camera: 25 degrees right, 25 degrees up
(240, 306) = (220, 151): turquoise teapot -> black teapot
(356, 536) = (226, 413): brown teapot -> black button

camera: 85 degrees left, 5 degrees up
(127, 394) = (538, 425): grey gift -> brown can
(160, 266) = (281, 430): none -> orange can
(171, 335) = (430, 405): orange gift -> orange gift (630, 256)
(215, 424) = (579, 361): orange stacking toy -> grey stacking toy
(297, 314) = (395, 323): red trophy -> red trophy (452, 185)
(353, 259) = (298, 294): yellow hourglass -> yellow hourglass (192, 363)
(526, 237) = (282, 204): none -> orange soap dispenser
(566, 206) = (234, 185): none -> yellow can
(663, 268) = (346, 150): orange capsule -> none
* * *
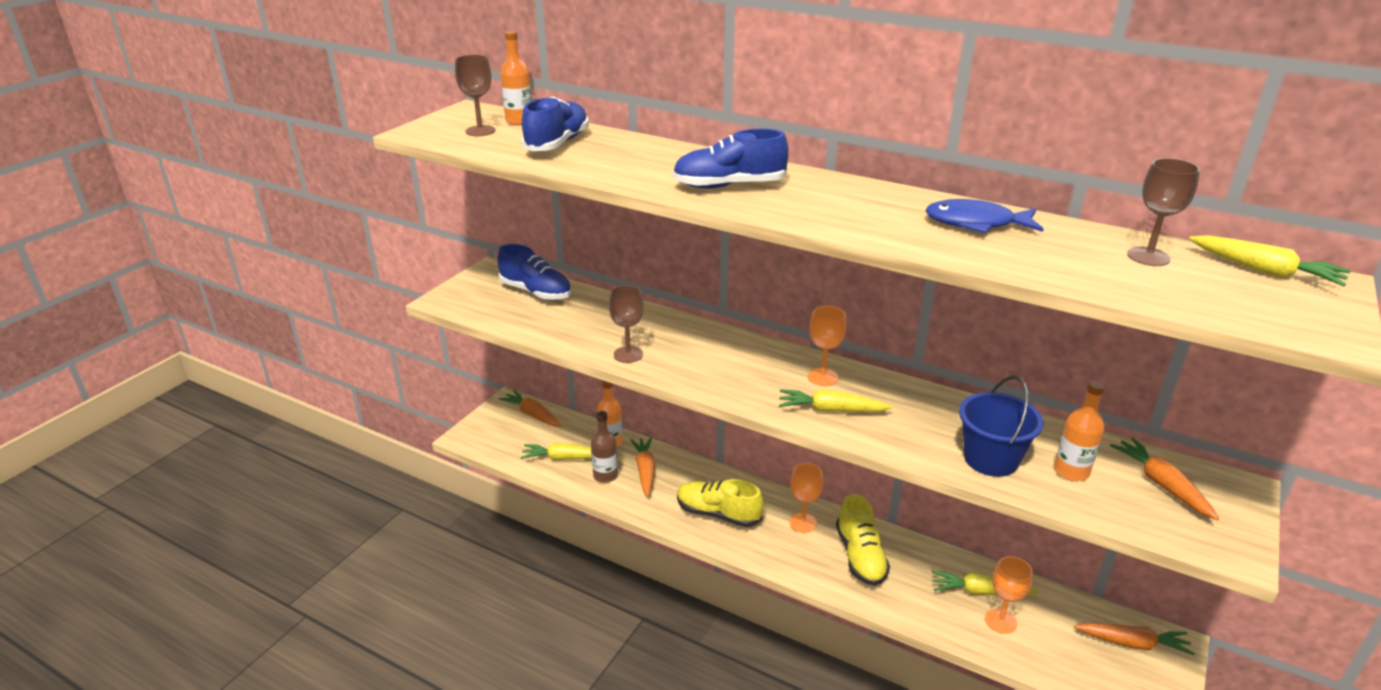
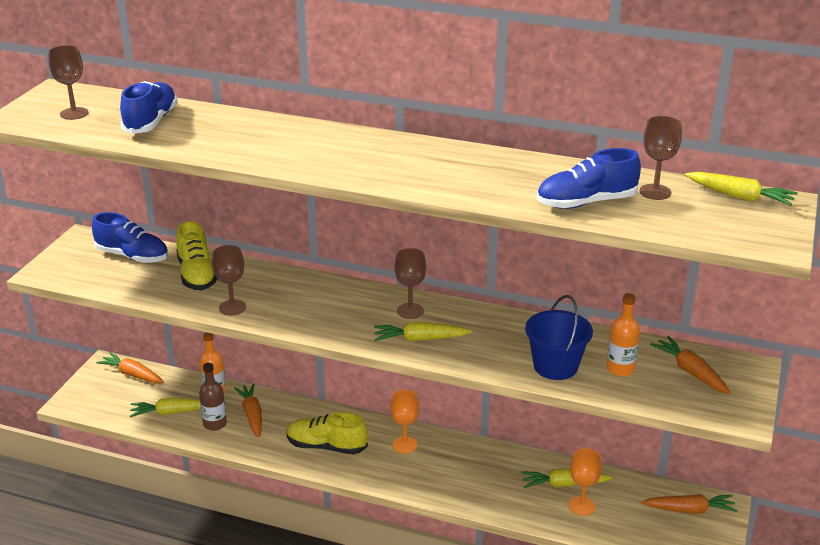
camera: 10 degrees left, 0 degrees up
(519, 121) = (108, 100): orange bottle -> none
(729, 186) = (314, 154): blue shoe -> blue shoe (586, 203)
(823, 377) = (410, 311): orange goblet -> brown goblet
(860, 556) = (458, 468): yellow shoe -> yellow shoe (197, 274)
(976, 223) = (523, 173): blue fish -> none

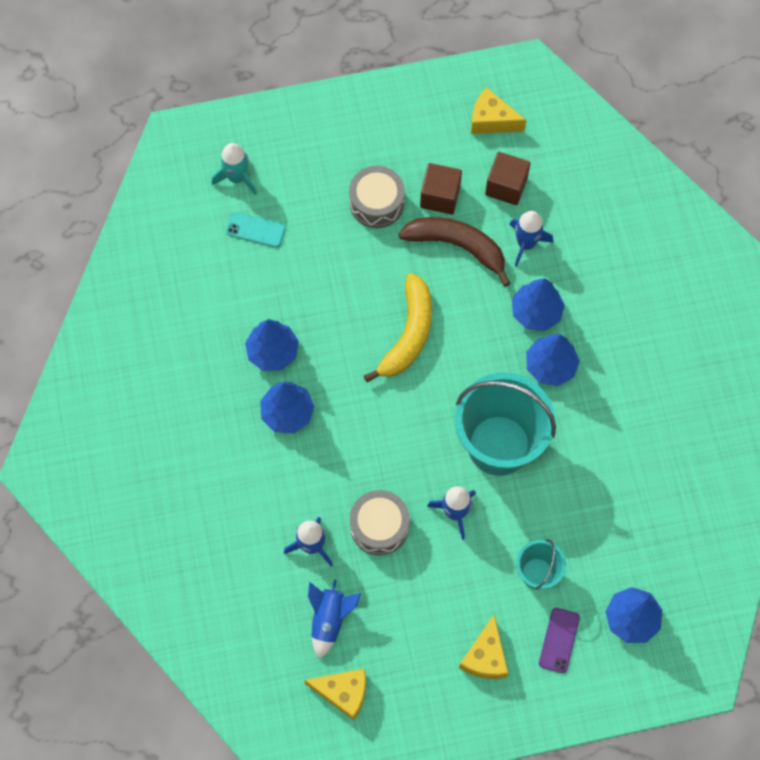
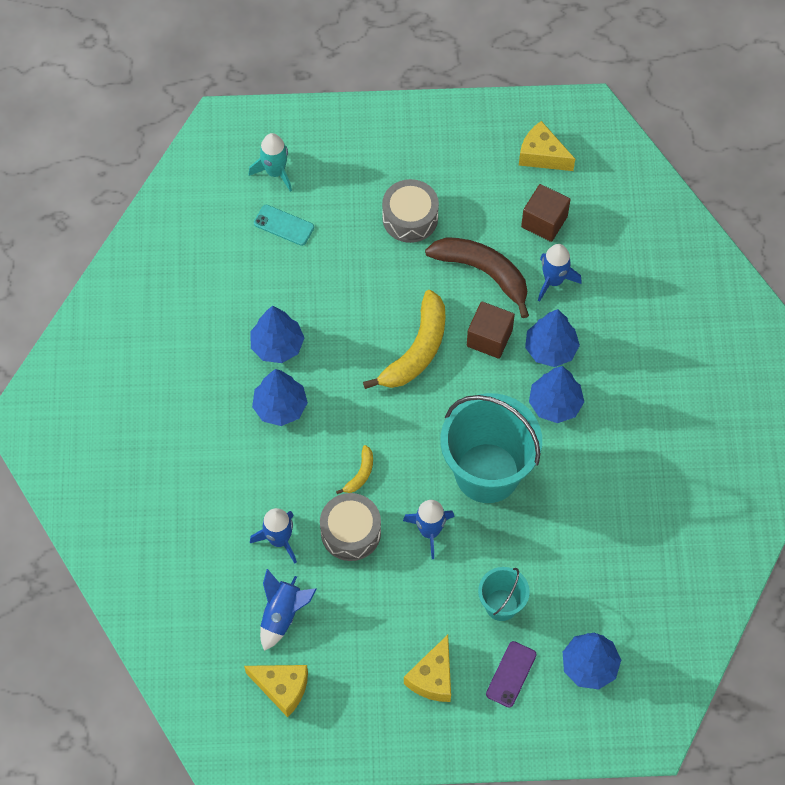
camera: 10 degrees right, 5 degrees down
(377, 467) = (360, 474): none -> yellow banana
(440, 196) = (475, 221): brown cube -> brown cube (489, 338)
* * *
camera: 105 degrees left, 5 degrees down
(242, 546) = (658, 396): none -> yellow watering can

| WORK INSTRUCTION |
Set down, from the entries above, exactly the lines from the one with "(353, 259) = (298, 294): yellow" up to and including the one with "(663, 268) = (346, 150): orange", and no other lines.

| ANSWER FOR THE TASK |
(353, 259) = (298, 294): yellow hourglass -> yellow hourglass (192, 363)
(526, 237) = (282, 204): none -> orange soap dispenser
(566, 206) = (234, 185): none -> yellow can
(663, 268) = (346, 150): orange capsule -> none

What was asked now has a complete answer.